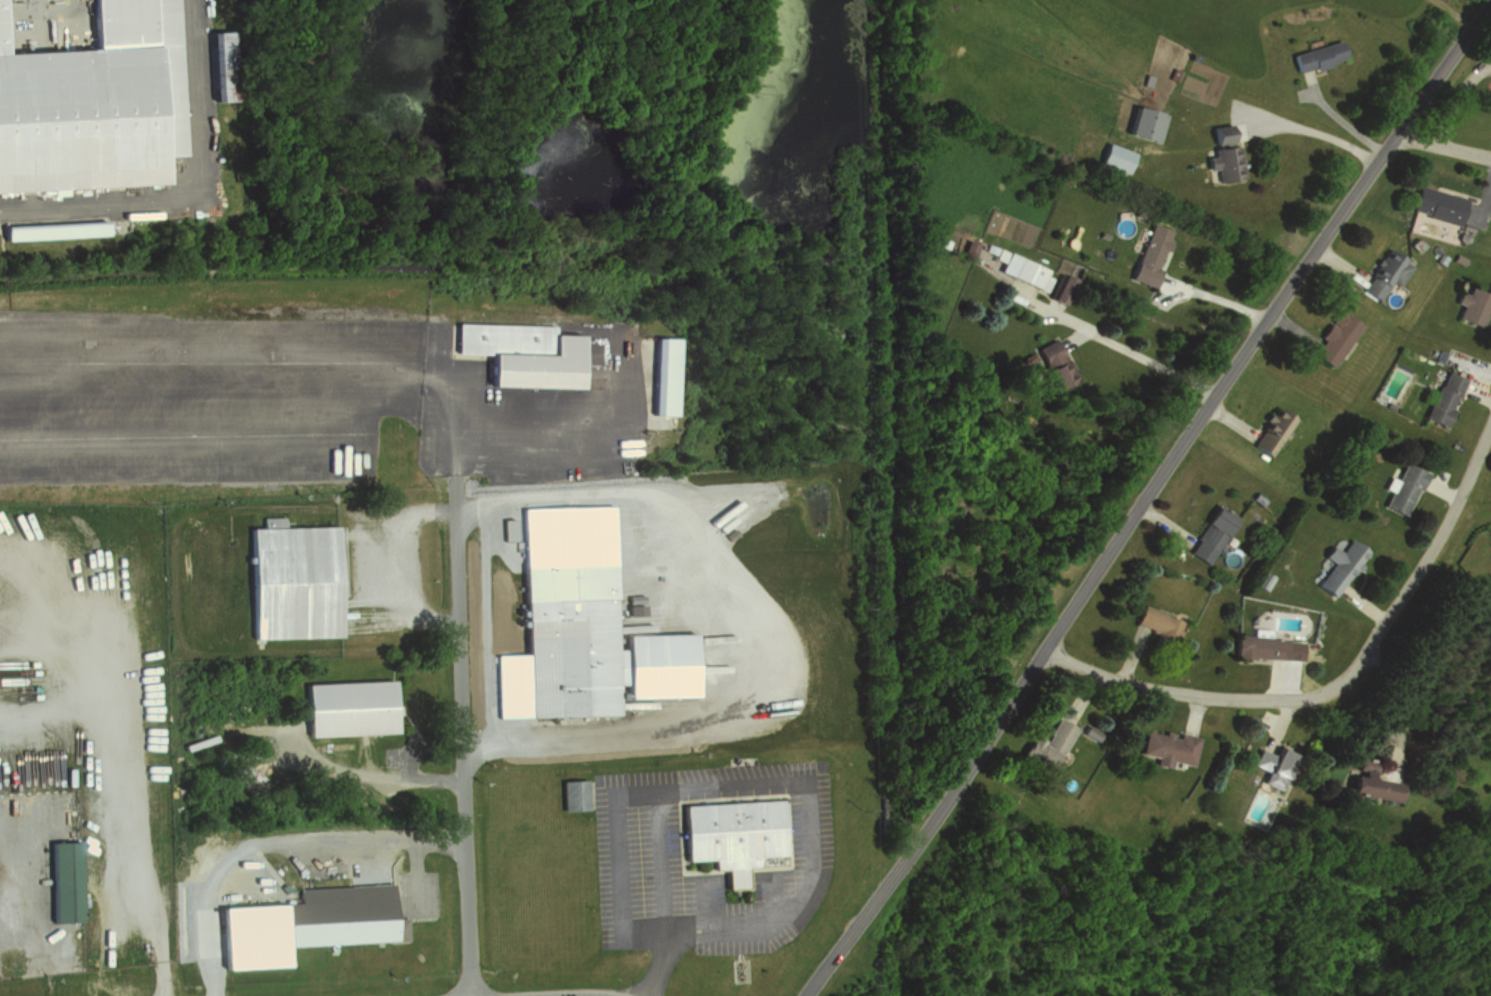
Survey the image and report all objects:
building: (1317, 56)
building: (217, 66)
building: (1489, 96)
building: (94, 103)
road: (1338, 114)
road: (1306, 132)
building: (1218, 134)
road: (1442, 144)
building: (1115, 158)
building: (1224, 163)
road: (186, 186)
building: (1435, 205)
building: (51, 230)
building: (1152, 256)
building: (1022, 272)
building: (1383, 274)
building: (1060, 291)
road: (1216, 293)
building: (1472, 305)
building: (1332, 340)
road: (1138, 350)
building: (523, 352)
building: (1051, 367)
building: (661, 375)
road: (283, 395)
building: (1441, 399)
building: (1268, 432)
building: (1400, 489)
road: (1145, 495)
building: (1208, 535)
road: (371, 562)
building: (1338, 566)
building: (296, 581)
road: (1411, 585)
building: (576, 620)
building: (1155, 624)
road: (776, 628)
building: (1257, 647)
road: (1423, 672)
road: (1165, 690)
building: (351, 707)
building: (1044, 746)
building: (1166, 746)
road: (466, 751)
building: (1268, 767)
road: (402, 777)
road: (743, 780)
building: (1366, 782)
building: (572, 792)
building: (735, 828)
road: (277, 844)
parking lot: (710, 853)
road: (5, 856)
road: (665, 863)
road: (10, 864)
building: (67, 881)
building: (303, 924)
road: (660, 967)
road: (581, 993)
+ + + +
* **TO-DO ITEM**: Having removed the pictures, write out the records exactly as they stand.

* **RESPONSE AREA**:
Survey the image and report all objects:
building: (1317, 56)
building: (217, 66)
building: (1489, 96)
building: (94, 103)
road: (1338, 114)
road: (1306, 132)
building: (1218, 134)
road: (1442, 144)
building: (1115, 158)
building: (1224, 163)
road: (186, 186)
building: (1435, 205)
building: (51, 230)
building: (1152, 256)
building: (1022, 272)
building: (1383, 274)
building: (1060, 291)
road: (1216, 293)
building: (1472, 305)
building: (1332, 340)
road: (1138, 350)
building: (523, 352)
building: (1051, 367)
building: (661, 375)
road: (283, 395)
building: (1441, 399)
building: (1268, 432)
building: (1400, 489)
road: (1145, 495)
building: (1208, 535)
road: (371, 562)
building: (1338, 566)
building: (296, 581)
road: (1411, 585)
building: (576, 620)
building: (1155, 624)
road: (776, 628)
building: (1257, 647)
road: (1423, 672)
road: (1165, 690)
building: (351, 707)
building: (1044, 746)
building: (1166, 746)
road: (466, 751)
building: (1268, 767)
road: (402, 777)
road: (743, 780)
building: (1366, 782)
building: (572, 792)
building: (735, 828)
road: (277, 844)
parking lot: (710, 853)
road: (5, 856)
road: (665, 863)
road: (10, 864)
building: (67, 881)
building: (303, 924)
road: (660, 967)
road: (581, 993)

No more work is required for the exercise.